Change listing data
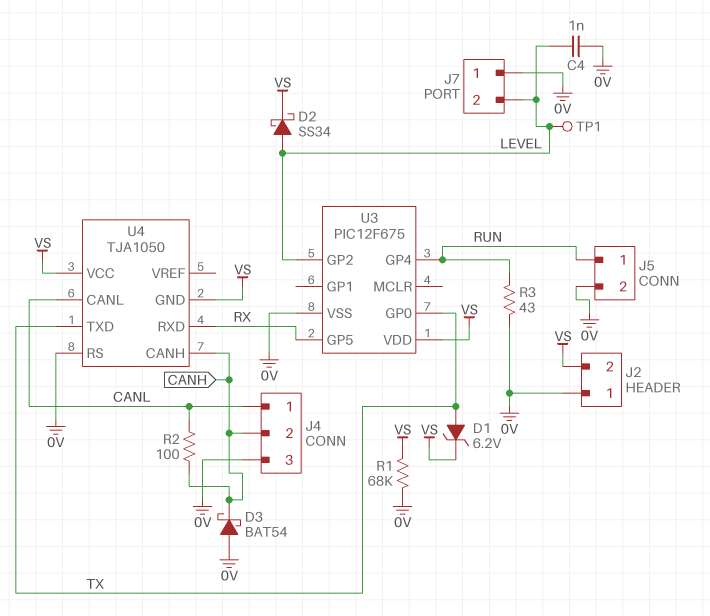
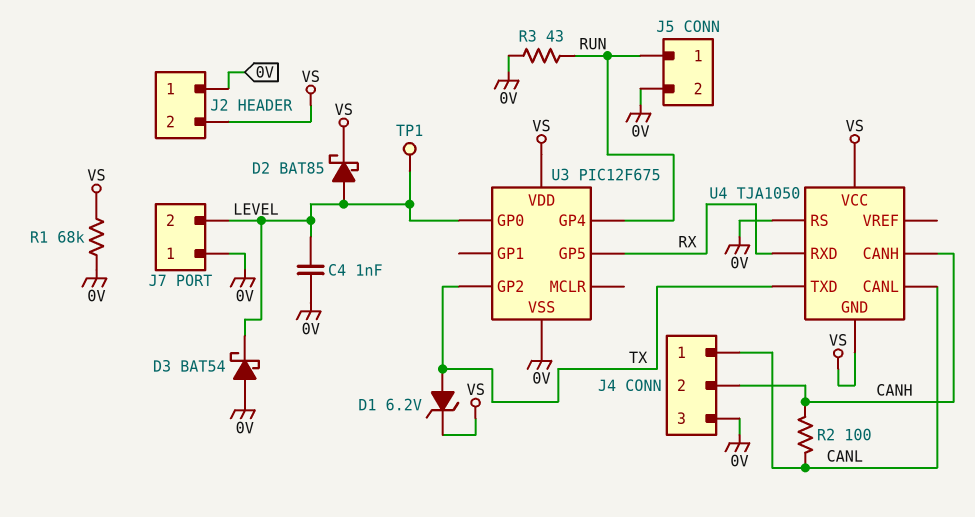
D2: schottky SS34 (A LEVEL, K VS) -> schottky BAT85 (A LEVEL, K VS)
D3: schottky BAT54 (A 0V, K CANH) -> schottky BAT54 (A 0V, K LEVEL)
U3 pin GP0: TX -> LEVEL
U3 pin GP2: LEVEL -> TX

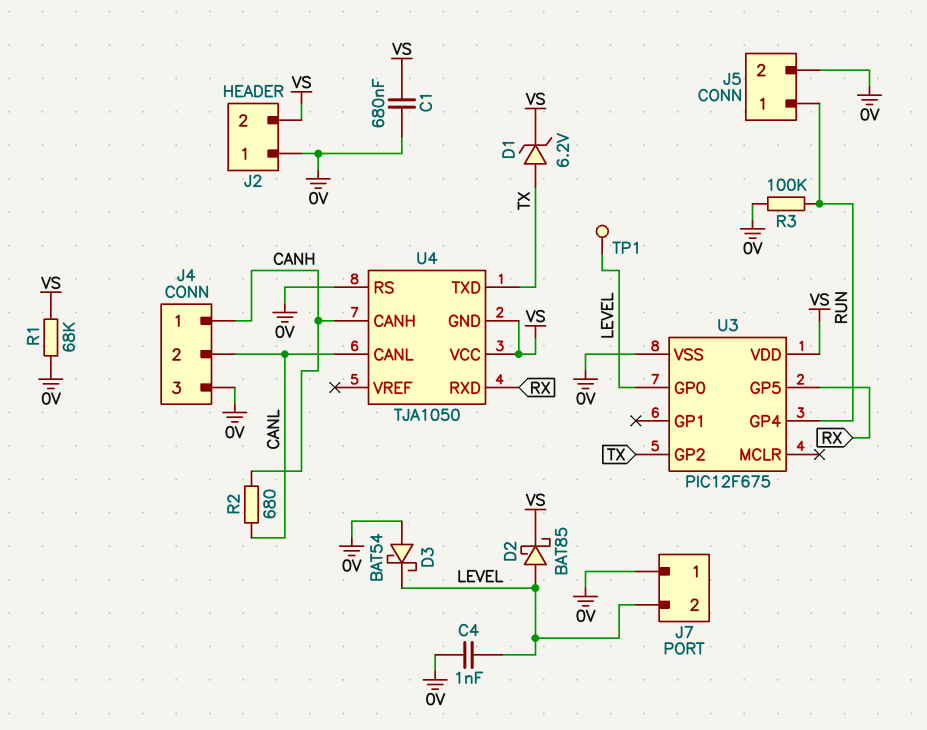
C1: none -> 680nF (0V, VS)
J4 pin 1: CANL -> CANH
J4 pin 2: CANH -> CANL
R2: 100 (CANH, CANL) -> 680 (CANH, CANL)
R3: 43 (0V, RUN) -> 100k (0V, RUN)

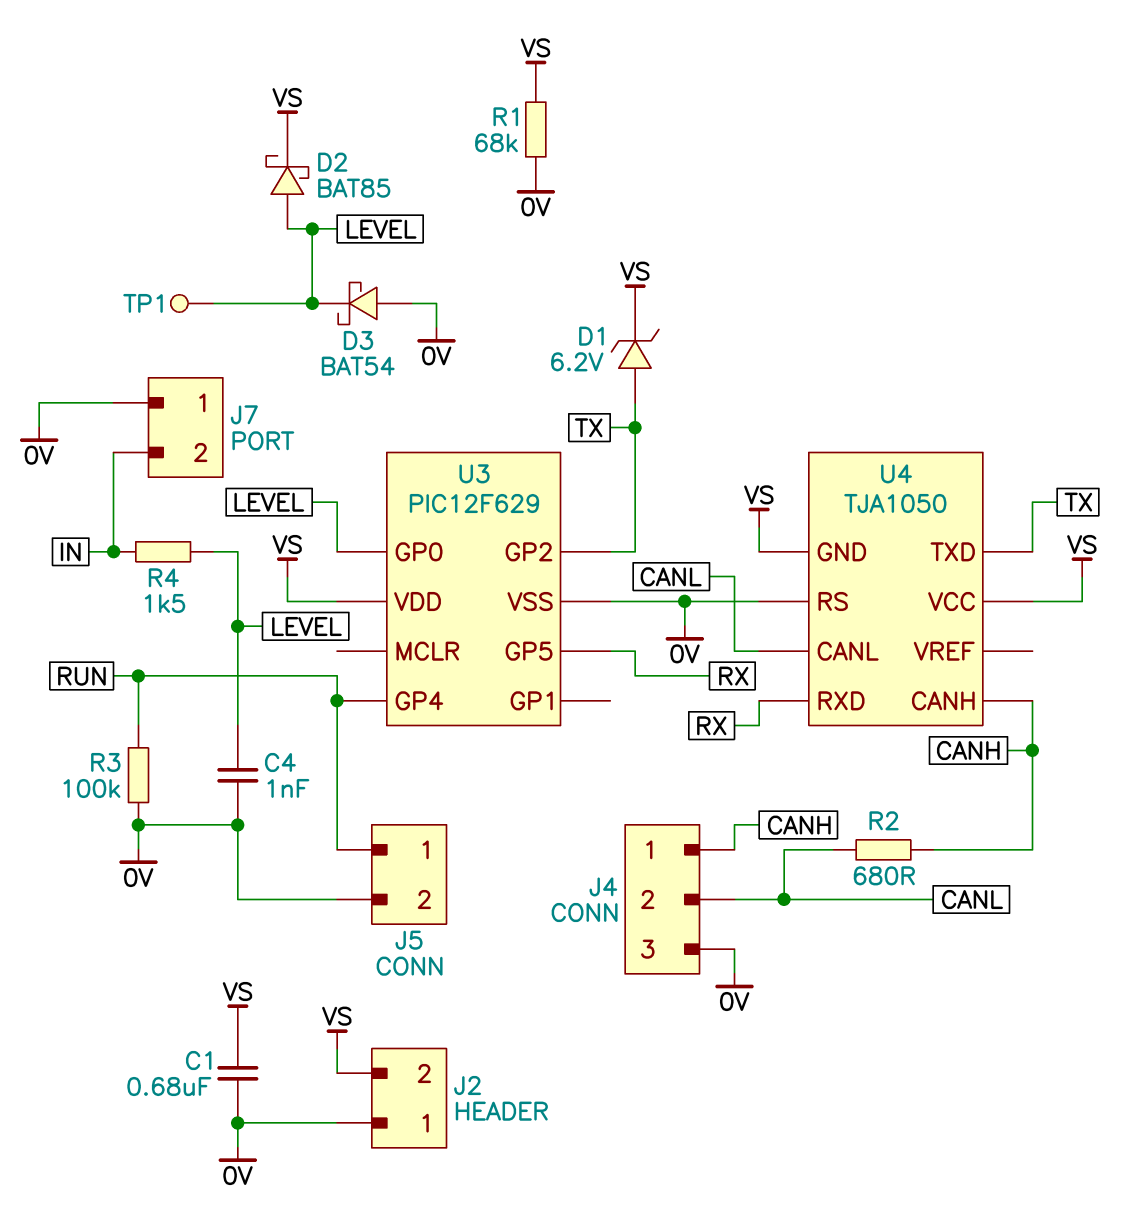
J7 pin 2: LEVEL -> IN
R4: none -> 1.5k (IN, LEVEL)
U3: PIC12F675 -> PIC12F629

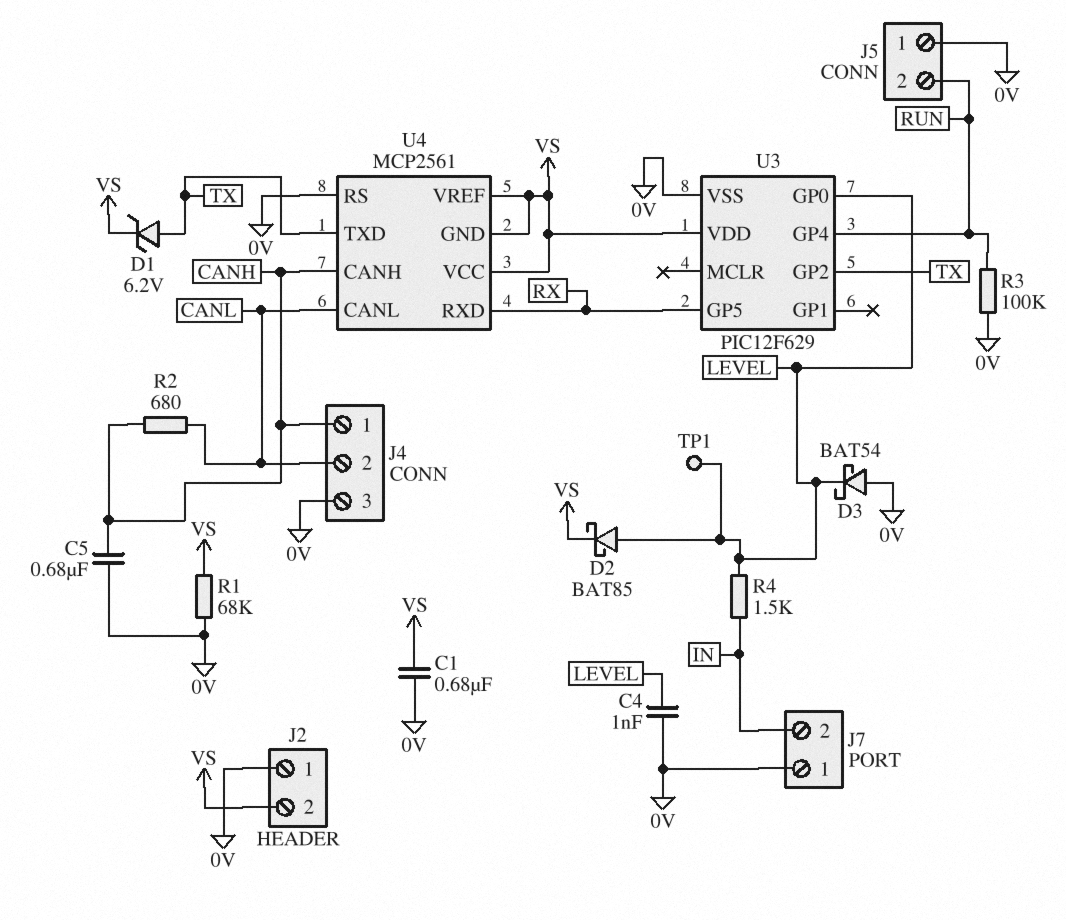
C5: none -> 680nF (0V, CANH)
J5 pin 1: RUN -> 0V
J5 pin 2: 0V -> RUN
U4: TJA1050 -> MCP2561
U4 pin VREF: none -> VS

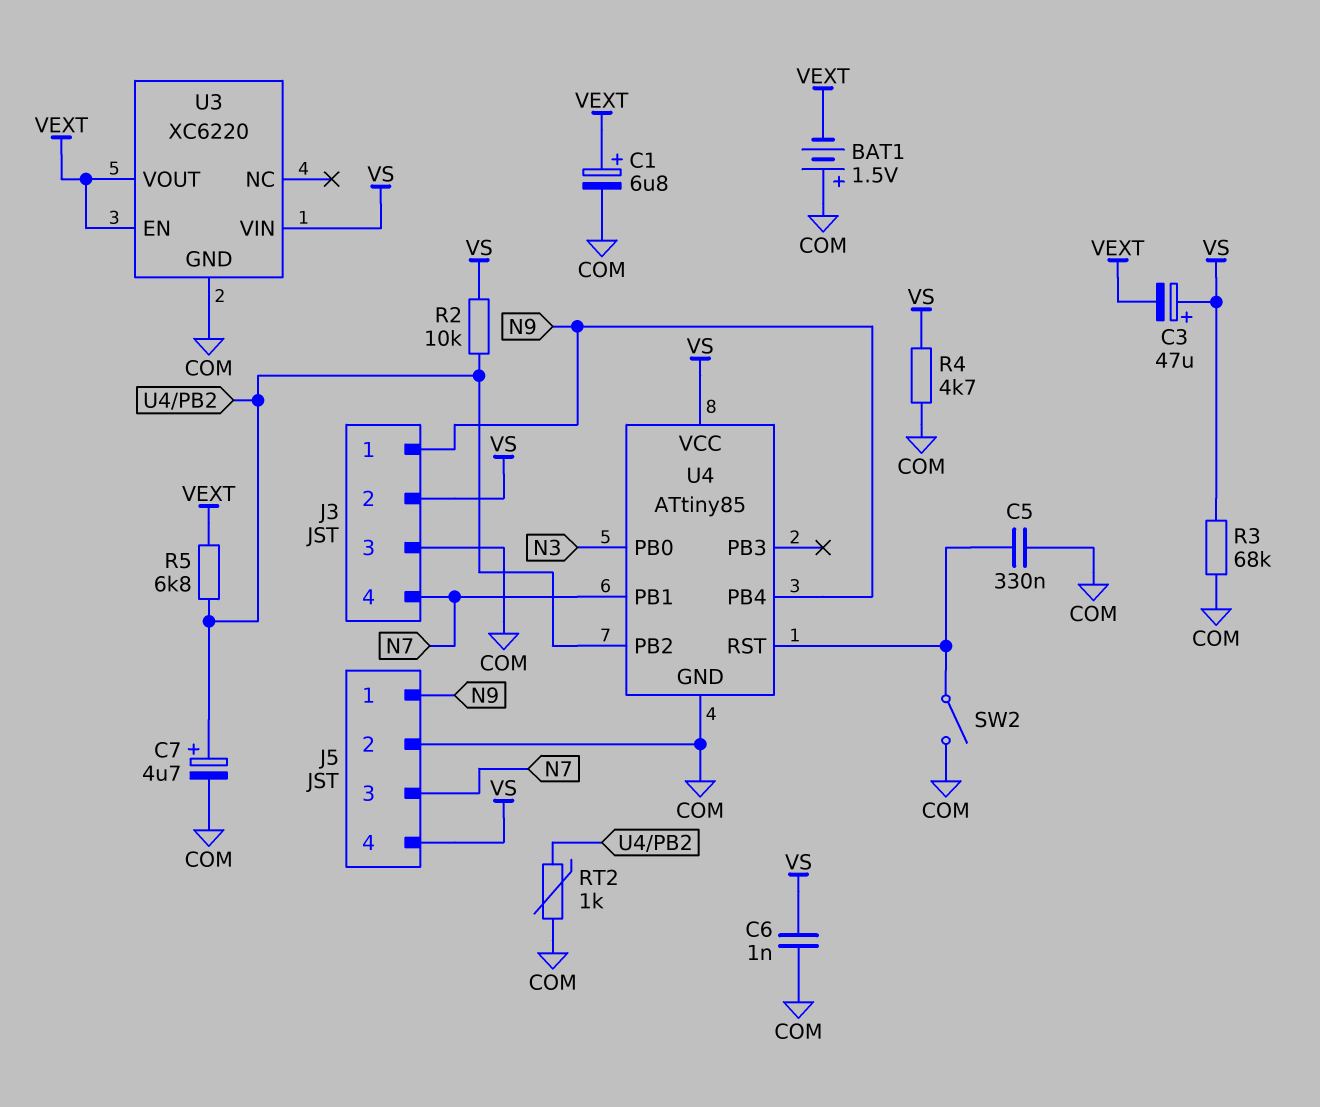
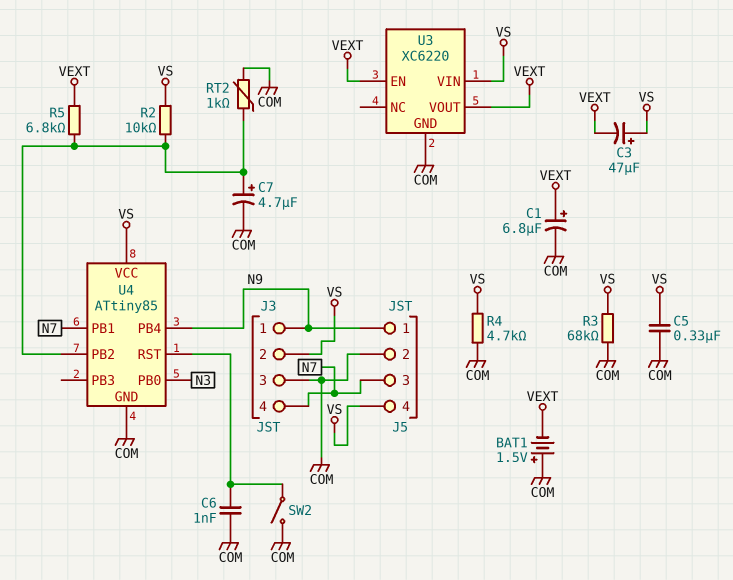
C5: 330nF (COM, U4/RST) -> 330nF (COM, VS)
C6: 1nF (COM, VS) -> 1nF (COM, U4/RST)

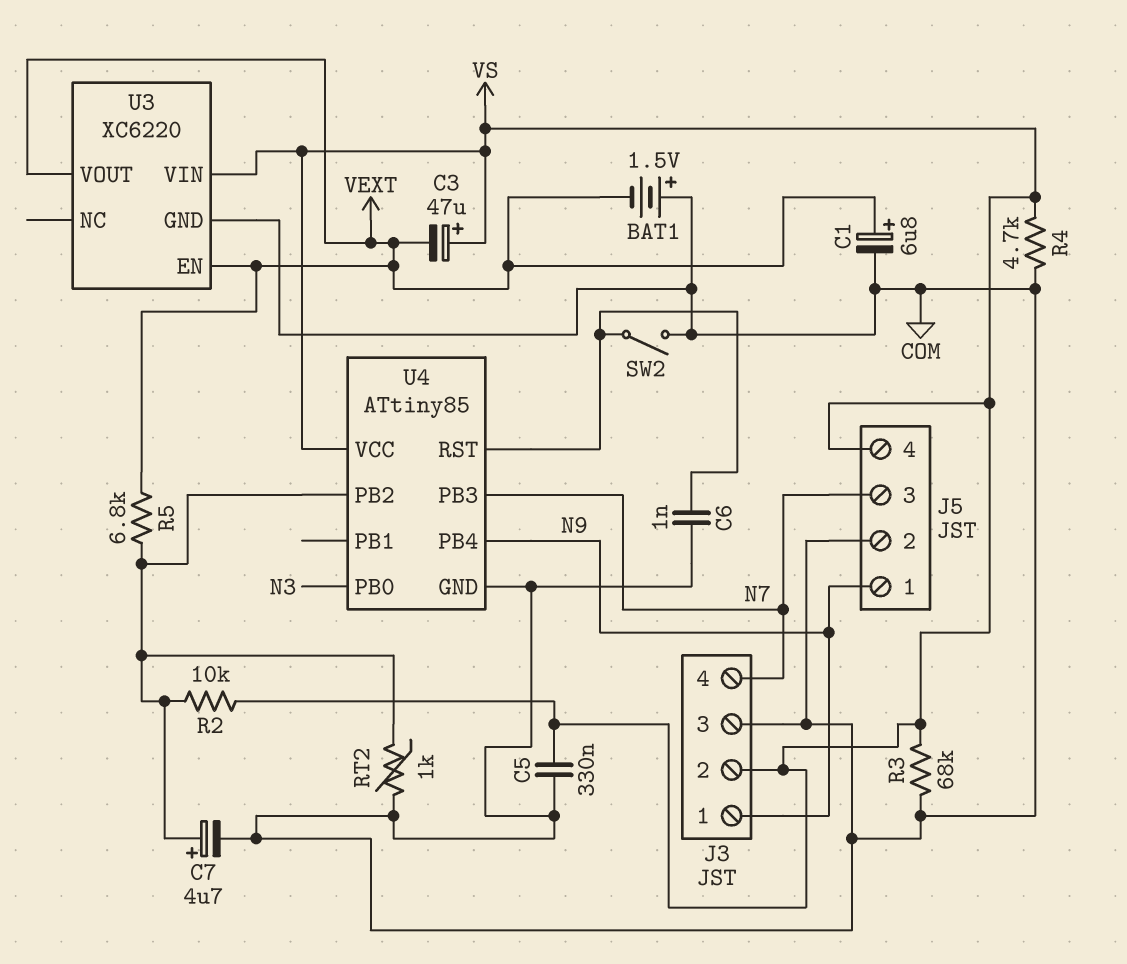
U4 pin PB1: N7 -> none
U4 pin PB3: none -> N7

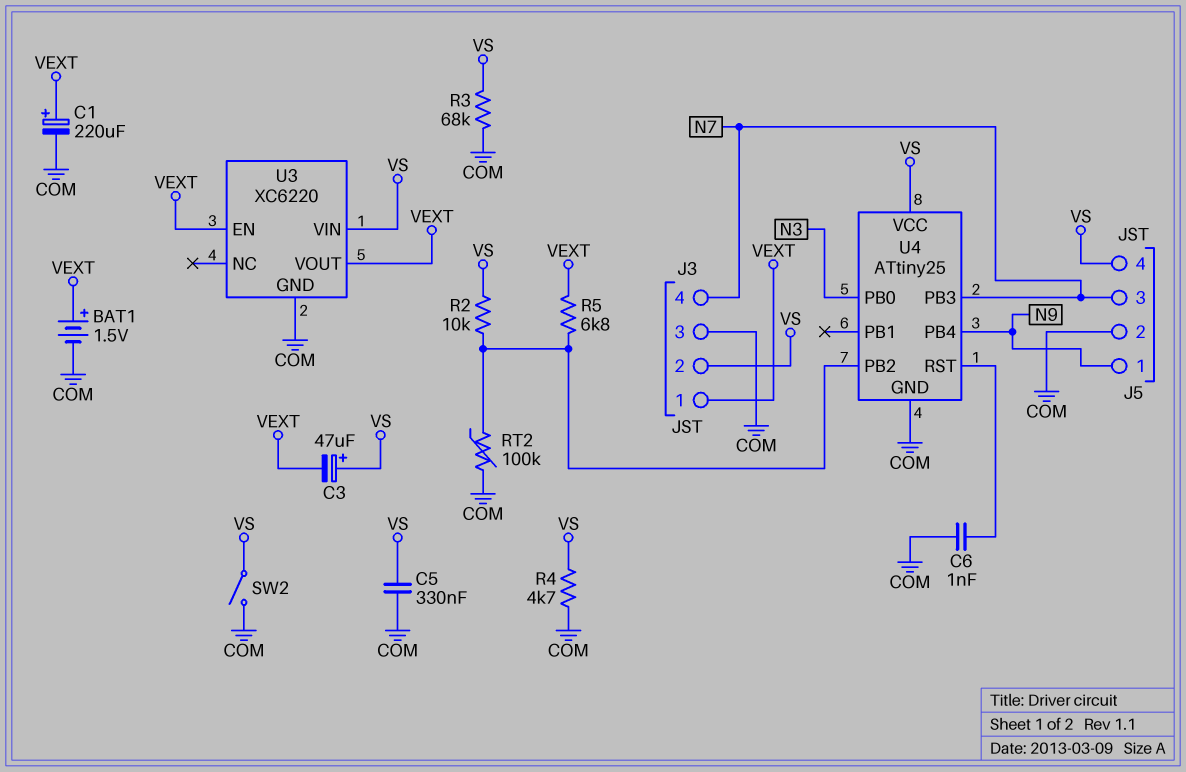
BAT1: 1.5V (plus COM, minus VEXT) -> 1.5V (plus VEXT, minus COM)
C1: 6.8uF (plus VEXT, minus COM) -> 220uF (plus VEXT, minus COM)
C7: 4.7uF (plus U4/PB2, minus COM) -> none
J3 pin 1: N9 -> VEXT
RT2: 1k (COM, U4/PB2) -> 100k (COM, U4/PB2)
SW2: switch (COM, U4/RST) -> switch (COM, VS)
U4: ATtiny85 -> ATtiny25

[WHAT IS EXPECTED] What is needed is every line of the records above that contains the word "VEXT".

[ANSWER]
BAT1: 1.5V (plus COM, minus VEXT) -> 1.5V (plus VEXT, minus COM)
C1: 6.8uF (plus VEXT, minus COM) -> 220uF (plus VEXT, minus COM)
J3 pin 1: N9 -> VEXT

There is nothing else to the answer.